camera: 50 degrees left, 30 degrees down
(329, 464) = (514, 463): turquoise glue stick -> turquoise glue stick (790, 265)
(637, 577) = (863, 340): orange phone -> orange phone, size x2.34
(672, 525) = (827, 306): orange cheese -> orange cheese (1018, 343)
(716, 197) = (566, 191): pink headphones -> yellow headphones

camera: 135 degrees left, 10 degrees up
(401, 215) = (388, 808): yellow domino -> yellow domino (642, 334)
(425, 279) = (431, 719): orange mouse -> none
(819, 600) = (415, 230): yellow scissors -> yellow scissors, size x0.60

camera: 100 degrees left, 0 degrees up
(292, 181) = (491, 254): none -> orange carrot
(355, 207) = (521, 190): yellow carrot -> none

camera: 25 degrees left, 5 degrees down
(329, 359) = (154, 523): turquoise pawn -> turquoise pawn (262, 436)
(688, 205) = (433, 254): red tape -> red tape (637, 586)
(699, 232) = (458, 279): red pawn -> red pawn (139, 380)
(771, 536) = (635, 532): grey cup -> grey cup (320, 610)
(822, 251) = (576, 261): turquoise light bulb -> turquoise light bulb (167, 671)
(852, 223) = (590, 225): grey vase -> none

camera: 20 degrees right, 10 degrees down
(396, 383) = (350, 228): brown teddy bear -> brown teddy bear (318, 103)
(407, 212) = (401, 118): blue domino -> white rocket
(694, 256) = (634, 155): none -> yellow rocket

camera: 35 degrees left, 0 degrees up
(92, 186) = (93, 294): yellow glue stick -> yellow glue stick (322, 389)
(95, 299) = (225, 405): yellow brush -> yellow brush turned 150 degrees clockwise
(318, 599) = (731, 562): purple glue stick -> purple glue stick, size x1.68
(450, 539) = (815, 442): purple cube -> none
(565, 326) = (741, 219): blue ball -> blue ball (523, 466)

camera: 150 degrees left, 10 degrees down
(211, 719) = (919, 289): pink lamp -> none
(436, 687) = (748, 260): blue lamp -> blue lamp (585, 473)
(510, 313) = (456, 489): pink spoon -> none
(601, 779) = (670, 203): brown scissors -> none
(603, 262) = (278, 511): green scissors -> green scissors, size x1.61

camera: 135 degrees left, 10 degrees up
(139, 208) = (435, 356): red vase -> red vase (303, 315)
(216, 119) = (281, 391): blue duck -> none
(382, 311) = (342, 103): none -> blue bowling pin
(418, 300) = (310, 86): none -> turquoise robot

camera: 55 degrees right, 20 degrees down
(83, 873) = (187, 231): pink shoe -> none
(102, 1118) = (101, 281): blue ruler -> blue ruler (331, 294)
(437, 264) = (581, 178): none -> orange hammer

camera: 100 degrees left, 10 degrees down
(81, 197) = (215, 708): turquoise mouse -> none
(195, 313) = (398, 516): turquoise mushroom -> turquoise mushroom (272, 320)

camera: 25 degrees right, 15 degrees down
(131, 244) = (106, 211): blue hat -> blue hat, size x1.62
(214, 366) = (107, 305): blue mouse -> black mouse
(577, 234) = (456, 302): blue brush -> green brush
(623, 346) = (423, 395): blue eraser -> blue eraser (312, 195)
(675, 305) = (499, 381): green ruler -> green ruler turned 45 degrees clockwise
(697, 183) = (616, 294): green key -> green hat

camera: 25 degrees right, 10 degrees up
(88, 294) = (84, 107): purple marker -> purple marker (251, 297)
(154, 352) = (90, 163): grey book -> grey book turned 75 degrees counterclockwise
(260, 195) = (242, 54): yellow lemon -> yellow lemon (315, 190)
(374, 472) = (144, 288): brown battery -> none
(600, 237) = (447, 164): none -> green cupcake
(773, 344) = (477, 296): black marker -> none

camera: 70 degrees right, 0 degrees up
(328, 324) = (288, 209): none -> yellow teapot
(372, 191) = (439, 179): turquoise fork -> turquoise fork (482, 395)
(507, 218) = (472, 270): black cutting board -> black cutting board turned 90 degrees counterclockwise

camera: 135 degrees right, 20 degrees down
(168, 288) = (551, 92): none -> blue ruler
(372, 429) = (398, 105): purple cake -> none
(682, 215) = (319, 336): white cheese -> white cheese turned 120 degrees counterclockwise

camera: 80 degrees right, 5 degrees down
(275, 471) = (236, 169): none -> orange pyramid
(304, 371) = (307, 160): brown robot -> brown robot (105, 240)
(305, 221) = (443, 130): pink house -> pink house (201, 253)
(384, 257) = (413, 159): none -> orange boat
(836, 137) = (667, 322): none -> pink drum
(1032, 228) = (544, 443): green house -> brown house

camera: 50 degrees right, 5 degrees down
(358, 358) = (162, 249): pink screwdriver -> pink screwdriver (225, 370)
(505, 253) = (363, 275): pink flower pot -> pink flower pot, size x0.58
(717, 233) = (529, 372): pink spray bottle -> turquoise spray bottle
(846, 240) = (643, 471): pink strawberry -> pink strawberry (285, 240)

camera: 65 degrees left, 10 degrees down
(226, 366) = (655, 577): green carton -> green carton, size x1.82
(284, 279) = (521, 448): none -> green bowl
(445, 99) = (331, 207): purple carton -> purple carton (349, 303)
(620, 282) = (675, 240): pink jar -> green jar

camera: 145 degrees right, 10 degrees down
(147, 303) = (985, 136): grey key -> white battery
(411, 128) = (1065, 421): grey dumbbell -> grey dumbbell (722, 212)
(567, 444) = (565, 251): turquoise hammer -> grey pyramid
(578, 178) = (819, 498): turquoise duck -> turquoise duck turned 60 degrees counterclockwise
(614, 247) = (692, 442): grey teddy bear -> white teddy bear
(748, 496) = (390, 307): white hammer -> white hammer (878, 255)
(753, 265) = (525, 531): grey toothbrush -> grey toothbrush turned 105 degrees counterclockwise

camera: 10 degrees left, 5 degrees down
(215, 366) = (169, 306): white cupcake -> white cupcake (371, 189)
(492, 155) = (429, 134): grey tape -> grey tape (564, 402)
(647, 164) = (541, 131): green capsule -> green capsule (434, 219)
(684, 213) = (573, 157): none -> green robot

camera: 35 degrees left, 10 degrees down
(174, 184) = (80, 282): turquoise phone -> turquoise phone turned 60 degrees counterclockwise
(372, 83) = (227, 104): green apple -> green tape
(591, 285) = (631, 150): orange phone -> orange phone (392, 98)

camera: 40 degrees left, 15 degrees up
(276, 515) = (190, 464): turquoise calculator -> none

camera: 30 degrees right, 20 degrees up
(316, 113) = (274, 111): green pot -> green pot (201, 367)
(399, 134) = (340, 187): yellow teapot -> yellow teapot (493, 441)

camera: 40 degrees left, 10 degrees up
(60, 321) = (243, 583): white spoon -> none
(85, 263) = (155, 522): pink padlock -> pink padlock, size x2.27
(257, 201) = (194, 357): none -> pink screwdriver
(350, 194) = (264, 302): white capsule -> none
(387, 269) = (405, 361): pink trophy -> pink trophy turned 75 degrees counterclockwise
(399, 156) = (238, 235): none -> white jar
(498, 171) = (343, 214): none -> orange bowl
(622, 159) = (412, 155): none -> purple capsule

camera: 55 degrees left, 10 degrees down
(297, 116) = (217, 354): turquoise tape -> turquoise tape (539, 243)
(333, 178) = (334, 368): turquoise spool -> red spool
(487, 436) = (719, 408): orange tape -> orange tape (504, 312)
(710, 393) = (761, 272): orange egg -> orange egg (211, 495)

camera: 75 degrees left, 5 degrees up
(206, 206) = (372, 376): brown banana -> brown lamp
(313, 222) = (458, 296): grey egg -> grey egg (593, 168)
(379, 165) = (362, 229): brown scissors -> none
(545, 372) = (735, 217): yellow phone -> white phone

------

• TO DO: How many lines of the entries include the string "counterclockwise"? Answer with a number and no other words.

• OUTPUT: 7